Stored entries:
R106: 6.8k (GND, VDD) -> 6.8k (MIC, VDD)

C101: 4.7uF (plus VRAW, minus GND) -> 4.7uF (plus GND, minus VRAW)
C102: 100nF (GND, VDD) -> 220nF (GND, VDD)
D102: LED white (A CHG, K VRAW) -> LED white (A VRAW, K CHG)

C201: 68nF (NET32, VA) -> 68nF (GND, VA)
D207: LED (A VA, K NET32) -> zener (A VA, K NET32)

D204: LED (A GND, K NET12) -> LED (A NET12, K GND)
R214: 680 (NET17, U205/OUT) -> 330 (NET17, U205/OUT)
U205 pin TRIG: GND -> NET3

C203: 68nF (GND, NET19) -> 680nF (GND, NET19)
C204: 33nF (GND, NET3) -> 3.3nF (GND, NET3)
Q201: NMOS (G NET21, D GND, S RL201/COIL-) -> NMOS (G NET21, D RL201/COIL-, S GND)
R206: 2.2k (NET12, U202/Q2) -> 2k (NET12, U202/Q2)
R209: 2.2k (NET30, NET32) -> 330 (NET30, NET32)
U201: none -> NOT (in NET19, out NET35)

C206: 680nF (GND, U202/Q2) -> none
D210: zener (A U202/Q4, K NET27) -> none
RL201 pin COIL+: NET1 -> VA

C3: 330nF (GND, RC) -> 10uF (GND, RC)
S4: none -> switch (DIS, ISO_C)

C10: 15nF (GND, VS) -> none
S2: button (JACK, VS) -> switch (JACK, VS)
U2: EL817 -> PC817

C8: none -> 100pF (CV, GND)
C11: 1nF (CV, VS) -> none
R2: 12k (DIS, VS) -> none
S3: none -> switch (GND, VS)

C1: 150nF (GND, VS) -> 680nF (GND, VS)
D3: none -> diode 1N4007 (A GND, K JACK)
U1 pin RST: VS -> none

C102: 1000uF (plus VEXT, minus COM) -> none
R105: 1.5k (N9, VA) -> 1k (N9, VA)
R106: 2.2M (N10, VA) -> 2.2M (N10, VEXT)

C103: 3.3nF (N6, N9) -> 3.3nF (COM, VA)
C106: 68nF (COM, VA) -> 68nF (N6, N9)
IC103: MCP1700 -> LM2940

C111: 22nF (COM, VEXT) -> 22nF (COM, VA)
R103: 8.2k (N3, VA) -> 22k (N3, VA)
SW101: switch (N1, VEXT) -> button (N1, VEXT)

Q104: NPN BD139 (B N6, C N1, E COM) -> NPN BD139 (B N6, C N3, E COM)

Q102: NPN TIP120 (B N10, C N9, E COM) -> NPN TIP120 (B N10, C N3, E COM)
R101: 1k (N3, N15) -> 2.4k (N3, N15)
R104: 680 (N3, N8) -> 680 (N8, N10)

**Required action**
Make an exact copy of all the entries above.

**Exercise output**
R106: 6.8k (GND, VDD) -> 6.8k (MIC, VDD)

C101: 4.7uF (plus VRAW, minus GND) -> 4.7uF (plus GND, minus VRAW)
C102: 100nF (GND, VDD) -> 220nF (GND, VDD)
D102: LED white (A CHG, K VRAW) -> LED white (A VRAW, K CHG)

C201: 68nF (NET32, VA) -> 68nF (GND, VA)
D207: LED (A VA, K NET32) -> zener (A VA, K NET32)

D204: LED (A GND, K NET12) -> LED (A NET12, K GND)
R214: 680 (NET17, U205/OUT) -> 330 (NET17, U205/OUT)
U205 pin TRIG: GND -> NET3

C203: 68nF (GND, NET19) -> 680nF (GND, NET19)
C204: 33nF (GND, NET3) -> 3.3nF (GND, NET3)
Q201: NMOS (G NET21, D GND, S RL201/COIL-) -> NMOS (G NET21, D RL201/COIL-, S GND)
R206: 2.2k (NET12, U202/Q2) -> 2k (NET12, U202/Q2)
R209: 2.2k (NET30, NET32) -> 330 (NET30, NET32)
U201: none -> NOT (in NET19, out NET35)

C206: 680nF (GND, U202/Q2) -> none
D210: zener (A U202/Q4, K NET27) -> none
RL201 pin COIL+: NET1 -> VA

C3: 330nF (GND, RC) -> 10uF (GND, RC)
S4: none -> switch (DIS, ISO_C)

C10: 15nF (GND, VS) -> none
S2: button (JACK, VS) -> switch (JACK, VS)
U2: EL817 -> PC817

C8: none -> 100pF (CV, GND)
C11: 1nF (CV, VS) -> none
R2: 12k (DIS, VS) -> none
S3: none -> switch (GND, VS)

C1: 150nF (GND, VS) -> 680nF (GND, VS)
D3: none -> diode 1N4007 (A GND, K JACK)
U1 pin RST: VS -> none

C102: 1000uF (plus VEXT, minus COM) -> none
R105: 1.5k (N9, VA) -> 1k (N9, VA)
R106: 2.2M (N10, VA) -> 2.2M (N10, VEXT)

C103: 3.3nF (N6, N9) -> 3.3nF (COM, VA)
C106: 68nF (COM, VA) -> 68nF (N6, N9)
IC103: MCP1700 -> LM2940

C111: 22nF (COM, VEXT) -> 22nF (COM, VA)
R103: 8.2k (N3, VA) -> 22k (N3, VA)
SW101: switch (N1, VEXT) -> button (N1, VEXT)

Q104: NPN BD139 (B N6, C N1, E COM) -> NPN BD139 (B N6, C N3, E COM)

Q102: NPN TIP120 (B N10, C N9, E COM) -> NPN TIP120 (B N10, C N3, E COM)
R101: 1k (N3, N15) -> 2.4k (N3, N15)
R104: 680 (N3, N8) -> 680 (N8, N10)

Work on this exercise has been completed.